━━━ RECORDED DATA

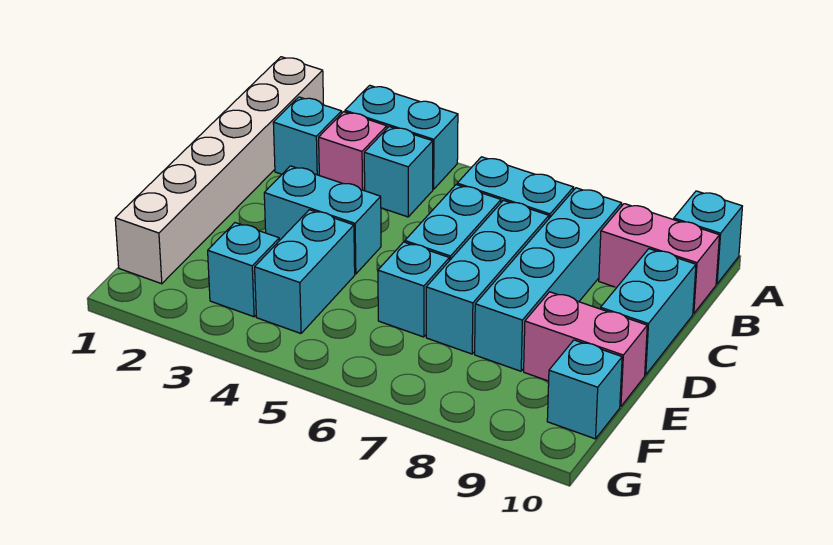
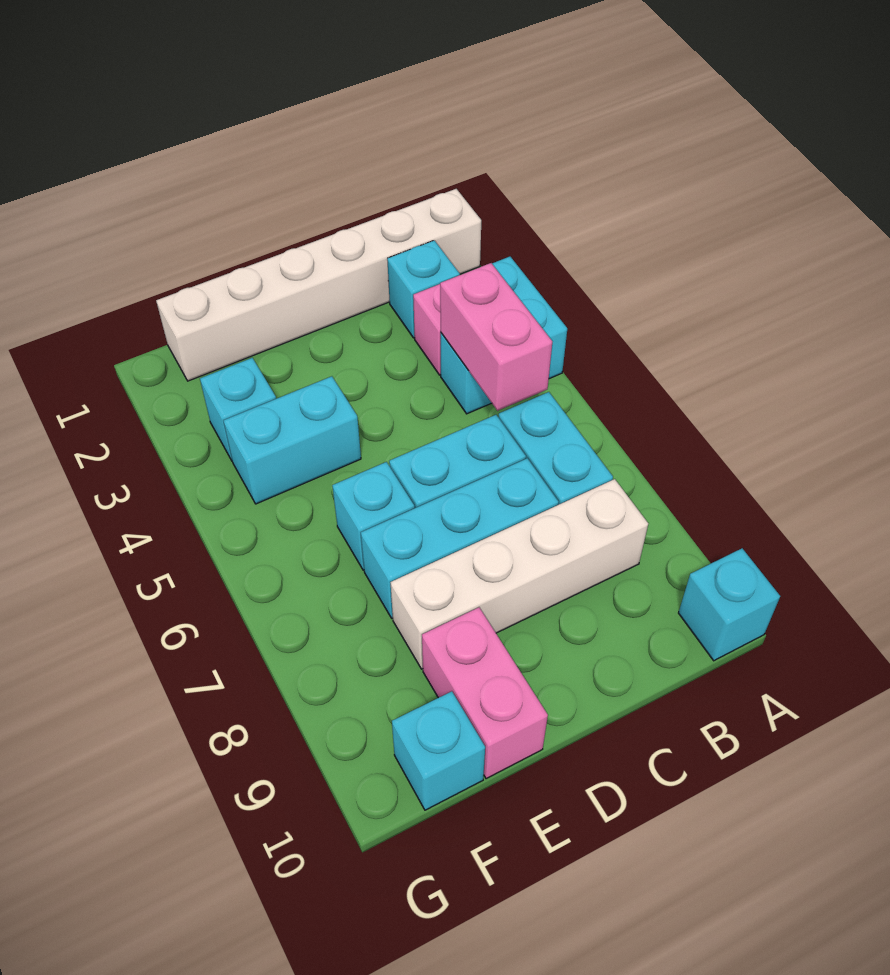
cyan brick B8:E8 level 1 -> white brick B8:E8 level 1
pink brick B9:B10 level 1 -> pink brick B4:B5 level 2
cyan brick C10:D10 level 1 -> none
cyan brick D3:D4 level 1 -> none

━━━━━━

▶ [WHAT YOU WILL DO] Print the listing above in full, exactly as written. Omit any pictures.

▶ [SOLUTION TO THE EXERCISE]
cyan brick B8:E8 level 1 -> white brick B8:E8 level 1
pink brick B9:B10 level 1 -> pink brick B4:B5 level 2
cyan brick C10:D10 level 1 -> none
cyan brick D3:D4 level 1 -> none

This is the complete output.